Start of Block
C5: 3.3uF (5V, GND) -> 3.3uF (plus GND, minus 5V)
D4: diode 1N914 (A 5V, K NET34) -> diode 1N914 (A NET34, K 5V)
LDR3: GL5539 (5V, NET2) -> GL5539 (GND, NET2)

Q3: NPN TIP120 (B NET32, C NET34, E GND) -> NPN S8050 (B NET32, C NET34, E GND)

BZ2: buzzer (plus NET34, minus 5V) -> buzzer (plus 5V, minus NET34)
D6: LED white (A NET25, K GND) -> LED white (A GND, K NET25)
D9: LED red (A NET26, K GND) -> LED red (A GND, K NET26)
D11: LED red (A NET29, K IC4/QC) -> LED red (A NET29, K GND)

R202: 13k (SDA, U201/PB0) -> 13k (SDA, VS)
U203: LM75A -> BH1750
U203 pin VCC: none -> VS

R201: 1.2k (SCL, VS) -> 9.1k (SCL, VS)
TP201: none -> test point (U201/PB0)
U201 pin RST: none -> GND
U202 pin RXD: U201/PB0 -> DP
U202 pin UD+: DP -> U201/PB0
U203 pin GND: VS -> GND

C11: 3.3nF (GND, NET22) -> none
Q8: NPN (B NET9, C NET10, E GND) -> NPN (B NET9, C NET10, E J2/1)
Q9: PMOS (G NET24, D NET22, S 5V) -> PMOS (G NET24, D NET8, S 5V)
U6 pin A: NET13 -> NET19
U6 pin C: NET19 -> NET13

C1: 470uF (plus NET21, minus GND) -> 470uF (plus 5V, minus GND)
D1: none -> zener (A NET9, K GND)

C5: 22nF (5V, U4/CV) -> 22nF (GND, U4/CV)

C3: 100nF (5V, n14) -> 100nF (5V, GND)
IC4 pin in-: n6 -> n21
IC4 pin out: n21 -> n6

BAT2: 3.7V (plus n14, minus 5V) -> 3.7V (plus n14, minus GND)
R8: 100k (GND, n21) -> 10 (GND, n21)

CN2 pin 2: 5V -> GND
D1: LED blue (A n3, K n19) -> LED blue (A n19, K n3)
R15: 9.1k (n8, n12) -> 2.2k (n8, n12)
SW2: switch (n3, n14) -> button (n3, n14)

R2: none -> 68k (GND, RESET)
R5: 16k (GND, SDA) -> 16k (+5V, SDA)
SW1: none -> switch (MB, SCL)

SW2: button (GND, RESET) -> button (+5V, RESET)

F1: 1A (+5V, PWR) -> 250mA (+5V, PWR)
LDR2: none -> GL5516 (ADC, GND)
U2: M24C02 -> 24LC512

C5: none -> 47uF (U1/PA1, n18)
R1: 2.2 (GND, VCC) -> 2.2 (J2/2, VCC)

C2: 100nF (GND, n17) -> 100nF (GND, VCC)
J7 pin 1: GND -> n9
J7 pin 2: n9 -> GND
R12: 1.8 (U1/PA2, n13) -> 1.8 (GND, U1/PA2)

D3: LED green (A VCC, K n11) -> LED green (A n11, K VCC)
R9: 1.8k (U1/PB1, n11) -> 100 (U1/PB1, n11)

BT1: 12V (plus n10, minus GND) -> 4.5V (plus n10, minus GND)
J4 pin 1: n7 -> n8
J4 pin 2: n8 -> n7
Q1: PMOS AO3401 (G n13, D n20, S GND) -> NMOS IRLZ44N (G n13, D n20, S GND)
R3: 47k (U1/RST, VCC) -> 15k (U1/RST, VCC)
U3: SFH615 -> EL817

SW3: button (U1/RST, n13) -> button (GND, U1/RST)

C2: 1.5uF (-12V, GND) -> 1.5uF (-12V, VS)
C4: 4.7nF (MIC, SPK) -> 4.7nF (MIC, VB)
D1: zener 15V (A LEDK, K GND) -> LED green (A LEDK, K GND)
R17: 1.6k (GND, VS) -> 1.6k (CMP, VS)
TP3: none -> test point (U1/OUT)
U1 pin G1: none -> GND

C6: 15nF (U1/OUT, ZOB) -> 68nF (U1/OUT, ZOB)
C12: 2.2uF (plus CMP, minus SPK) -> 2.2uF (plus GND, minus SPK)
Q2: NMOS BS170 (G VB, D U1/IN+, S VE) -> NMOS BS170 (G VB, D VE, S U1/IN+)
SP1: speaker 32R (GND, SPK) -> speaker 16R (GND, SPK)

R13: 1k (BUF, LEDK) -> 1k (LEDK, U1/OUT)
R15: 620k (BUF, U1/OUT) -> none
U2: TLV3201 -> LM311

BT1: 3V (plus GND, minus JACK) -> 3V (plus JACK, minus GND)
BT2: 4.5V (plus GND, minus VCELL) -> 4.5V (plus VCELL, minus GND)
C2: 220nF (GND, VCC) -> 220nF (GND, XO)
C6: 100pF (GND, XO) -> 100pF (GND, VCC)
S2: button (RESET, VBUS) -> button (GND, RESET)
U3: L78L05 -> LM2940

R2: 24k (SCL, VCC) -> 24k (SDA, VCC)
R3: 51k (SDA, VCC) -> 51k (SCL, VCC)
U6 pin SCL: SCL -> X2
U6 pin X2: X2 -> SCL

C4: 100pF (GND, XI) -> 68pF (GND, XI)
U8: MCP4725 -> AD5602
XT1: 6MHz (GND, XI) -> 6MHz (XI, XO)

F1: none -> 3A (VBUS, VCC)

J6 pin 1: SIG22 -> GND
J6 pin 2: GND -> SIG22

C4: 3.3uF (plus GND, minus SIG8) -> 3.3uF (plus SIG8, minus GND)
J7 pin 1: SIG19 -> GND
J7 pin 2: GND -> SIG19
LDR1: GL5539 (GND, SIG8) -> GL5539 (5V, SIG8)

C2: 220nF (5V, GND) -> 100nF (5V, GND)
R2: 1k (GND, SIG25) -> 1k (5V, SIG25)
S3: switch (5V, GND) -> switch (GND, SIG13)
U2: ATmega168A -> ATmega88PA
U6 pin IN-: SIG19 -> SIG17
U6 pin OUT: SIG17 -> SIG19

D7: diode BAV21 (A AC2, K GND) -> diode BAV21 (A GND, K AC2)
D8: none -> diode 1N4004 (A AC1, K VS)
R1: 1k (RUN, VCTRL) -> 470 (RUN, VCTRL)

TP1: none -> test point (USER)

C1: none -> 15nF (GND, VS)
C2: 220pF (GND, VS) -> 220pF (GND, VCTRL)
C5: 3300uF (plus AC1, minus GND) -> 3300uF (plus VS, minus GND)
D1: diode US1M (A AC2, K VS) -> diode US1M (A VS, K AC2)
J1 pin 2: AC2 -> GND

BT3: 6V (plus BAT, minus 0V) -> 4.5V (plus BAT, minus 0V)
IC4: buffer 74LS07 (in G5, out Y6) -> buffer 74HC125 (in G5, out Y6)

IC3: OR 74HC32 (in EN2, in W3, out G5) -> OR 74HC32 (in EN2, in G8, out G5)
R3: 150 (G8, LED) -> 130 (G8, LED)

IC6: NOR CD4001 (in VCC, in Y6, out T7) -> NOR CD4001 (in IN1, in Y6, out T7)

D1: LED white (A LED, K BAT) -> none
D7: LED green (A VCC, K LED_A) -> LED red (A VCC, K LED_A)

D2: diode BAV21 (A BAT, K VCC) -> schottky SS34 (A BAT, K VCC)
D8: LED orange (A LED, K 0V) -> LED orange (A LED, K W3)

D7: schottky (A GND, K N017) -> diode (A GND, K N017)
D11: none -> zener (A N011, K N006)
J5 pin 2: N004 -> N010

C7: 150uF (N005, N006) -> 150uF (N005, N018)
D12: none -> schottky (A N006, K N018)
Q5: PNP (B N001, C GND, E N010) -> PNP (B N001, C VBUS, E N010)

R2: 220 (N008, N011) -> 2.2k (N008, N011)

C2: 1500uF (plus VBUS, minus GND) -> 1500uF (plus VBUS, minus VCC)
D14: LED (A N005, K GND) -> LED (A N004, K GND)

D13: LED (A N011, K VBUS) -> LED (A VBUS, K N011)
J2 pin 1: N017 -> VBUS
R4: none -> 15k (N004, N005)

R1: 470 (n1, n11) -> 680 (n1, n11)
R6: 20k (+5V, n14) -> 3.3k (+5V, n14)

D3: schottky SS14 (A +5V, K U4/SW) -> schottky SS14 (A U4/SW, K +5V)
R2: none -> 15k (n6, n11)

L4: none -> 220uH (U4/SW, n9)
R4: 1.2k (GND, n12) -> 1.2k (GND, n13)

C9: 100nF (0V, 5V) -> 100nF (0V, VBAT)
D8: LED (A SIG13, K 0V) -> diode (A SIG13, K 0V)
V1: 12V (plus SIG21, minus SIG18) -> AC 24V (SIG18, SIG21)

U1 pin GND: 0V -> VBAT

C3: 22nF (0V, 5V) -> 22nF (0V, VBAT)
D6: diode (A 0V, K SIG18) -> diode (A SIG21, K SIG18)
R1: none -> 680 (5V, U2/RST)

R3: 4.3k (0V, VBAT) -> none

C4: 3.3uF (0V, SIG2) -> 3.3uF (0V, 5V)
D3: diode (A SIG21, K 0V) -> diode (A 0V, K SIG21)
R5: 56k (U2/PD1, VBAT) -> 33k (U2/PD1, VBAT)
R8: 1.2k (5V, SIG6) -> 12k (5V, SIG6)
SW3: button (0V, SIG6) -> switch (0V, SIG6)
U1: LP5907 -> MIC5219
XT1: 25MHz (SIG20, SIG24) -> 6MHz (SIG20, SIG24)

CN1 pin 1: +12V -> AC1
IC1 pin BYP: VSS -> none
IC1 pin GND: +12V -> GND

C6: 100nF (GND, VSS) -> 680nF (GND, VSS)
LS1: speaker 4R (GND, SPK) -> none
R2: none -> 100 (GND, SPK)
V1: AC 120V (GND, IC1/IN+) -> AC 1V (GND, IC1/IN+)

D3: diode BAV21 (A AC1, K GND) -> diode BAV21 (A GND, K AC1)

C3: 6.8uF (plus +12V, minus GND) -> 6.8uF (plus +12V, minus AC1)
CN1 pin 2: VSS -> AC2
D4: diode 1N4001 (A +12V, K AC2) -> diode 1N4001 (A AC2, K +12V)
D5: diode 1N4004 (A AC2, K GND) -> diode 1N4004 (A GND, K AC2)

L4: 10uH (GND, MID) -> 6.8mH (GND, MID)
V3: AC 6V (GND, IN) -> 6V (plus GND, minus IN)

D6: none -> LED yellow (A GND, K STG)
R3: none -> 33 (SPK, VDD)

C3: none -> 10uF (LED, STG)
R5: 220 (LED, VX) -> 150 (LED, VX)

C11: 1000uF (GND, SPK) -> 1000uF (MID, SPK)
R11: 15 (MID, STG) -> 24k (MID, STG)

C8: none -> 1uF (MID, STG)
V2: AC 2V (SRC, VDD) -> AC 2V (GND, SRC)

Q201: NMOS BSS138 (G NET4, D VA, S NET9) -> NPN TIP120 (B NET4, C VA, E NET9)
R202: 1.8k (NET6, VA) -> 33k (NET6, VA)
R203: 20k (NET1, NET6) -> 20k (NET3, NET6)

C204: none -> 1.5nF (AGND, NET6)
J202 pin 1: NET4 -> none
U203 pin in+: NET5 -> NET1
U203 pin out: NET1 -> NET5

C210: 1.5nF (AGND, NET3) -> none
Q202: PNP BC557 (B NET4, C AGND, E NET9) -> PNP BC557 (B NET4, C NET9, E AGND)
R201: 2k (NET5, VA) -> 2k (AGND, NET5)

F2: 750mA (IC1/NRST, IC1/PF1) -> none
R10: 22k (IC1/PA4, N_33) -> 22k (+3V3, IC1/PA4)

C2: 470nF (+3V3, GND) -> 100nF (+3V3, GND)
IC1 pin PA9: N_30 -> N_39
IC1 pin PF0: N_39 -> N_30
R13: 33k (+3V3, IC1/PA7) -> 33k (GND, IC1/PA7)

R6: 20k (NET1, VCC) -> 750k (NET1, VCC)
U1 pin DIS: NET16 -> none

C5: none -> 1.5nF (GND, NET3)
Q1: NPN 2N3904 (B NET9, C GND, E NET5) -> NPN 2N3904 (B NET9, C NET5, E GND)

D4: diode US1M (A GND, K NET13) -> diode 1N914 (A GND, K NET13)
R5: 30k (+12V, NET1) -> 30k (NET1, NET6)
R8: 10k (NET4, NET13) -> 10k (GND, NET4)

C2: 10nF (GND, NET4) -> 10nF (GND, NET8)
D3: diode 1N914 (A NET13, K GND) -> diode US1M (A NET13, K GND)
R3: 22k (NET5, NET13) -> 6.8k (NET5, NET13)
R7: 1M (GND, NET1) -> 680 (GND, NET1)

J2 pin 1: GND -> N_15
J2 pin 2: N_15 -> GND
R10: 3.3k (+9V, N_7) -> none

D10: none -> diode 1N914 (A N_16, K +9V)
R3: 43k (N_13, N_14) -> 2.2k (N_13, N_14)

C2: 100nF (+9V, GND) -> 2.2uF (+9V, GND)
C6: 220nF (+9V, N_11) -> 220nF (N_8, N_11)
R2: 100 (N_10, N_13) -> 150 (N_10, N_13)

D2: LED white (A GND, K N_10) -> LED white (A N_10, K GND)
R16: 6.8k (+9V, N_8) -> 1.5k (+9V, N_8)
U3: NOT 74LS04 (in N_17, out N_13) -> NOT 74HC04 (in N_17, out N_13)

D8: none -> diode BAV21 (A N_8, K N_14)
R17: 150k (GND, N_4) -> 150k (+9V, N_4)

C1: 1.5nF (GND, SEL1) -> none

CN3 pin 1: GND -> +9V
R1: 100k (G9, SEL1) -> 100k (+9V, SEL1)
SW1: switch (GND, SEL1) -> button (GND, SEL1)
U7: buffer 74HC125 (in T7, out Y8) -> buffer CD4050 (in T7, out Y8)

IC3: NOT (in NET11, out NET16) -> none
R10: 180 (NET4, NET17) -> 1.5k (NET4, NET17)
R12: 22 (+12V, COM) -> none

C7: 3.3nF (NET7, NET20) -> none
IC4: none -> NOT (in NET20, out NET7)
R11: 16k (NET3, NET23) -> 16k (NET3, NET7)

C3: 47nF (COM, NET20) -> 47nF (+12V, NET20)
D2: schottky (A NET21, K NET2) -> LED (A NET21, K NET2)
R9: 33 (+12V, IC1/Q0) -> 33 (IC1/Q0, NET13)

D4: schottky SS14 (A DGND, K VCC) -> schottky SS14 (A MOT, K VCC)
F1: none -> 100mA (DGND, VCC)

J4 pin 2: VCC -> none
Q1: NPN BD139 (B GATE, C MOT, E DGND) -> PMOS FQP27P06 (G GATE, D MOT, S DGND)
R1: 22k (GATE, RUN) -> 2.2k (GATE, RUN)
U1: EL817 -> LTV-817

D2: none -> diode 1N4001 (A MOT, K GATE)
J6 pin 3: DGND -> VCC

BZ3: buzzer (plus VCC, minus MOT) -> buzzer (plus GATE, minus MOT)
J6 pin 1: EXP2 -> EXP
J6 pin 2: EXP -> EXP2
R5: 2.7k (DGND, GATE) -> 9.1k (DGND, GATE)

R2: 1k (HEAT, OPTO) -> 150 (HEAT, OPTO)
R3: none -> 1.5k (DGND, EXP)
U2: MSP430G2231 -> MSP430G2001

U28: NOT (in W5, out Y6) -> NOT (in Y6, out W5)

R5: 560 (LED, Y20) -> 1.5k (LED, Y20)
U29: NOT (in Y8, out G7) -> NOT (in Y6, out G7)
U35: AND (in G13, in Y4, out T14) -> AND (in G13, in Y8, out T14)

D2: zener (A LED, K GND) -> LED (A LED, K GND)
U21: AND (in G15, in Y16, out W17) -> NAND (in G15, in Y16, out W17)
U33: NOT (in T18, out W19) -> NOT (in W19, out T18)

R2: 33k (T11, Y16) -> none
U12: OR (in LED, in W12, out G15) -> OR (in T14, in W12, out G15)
End of Block
▶ **AIM OF THE EXERCISE**:
Look above for the line with "D2: diode BAV21" and the line with "IC1 pin GND: +12V -> GND". Write out those two lines and all the lines between them, exactly, and no others.

▶ **RESULT**:
D2: diode BAV21 (A BAT, K VCC) -> schottky SS34 (A BAT, K VCC)
D8: LED orange (A LED, K 0V) -> LED orange (A LED, K W3)

D7: schottky (A GND, K N017) -> diode (A GND, K N017)
D11: none -> zener (A N011, K N006)
J5 pin 2: N004 -> N010

C7: 150uF (N005, N006) -> 150uF (N005, N018)
D12: none -> schottky (A N006, K N018)
Q5: PNP (B N001, C GND, E N010) -> PNP (B N001, C VBUS, E N010)

R2: 220 (N008, N011) -> 2.2k (N008, N011)

C2: 1500uF (plus VBUS, minus GND) -> 1500uF (plus VBUS, minus VCC)
D14: LED (A N005, K GND) -> LED (A N004, K GND)

D13: LED (A N011, K VBUS) -> LED (A VBUS, K N011)
J2 pin 1: N017 -> VBUS
R4: none -> 15k (N004, N005)

R1: 470 (n1, n11) -> 680 (n1, n11)
R6: 20k (+5V, n14) -> 3.3k (+5V, n14)

D3: schottky SS14 (A +5V, K U4/SW) -> schottky SS14 (A U4/SW, K +5V)
R2: none -> 15k (n6, n11)

L4: none -> 220uH (U4/SW, n9)
R4: 1.2k (GND, n12) -> 1.2k (GND, n13)

C9: 100nF (0V, 5V) -> 100nF (0V, VBAT)
D8: LED (A SIG13, K 0V) -> diode (A SIG13, K 0V)
V1: 12V (plus SIG21, minus SIG18) -> AC 24V (SIG18, SIG21)

U1 pin GND: 0V -> VBAT

C3: 22nF (0V, 5V) -> 22nF (0V, VBAT)
D6: diode (A 0V, K SIG18) -> diode (A SIG21, K SIG18)
R1: none -> 680 (5V, U2/RST)

R3: 4.3k (0V, VBAT) -> none

C4: 3.3uF (0V, SIG2) -> 3.3uF (0V, 5V)
D3: diode (A SIG21, K 0V) -> diode (A 0V, K SIG21)
R5: 56k (U2/PD1, VBAT) -> 33k (U2/PD1, VBAT)
R8: 1.2k (5V, SIG6) -> 12k (5V, SIG6)
SW3: button (0V, SIG6) -> switch (0V, SIG6)
U1: LP5907 -> MIC5219
XT1: 25MHz (SIG20, SIG24) -> 6MHz (SIG20, SIG24)

CN1 pin 1: +12V -> AC1
IC1 pin BYP: VSS -> none
IC1 pin GND: +12V -> GND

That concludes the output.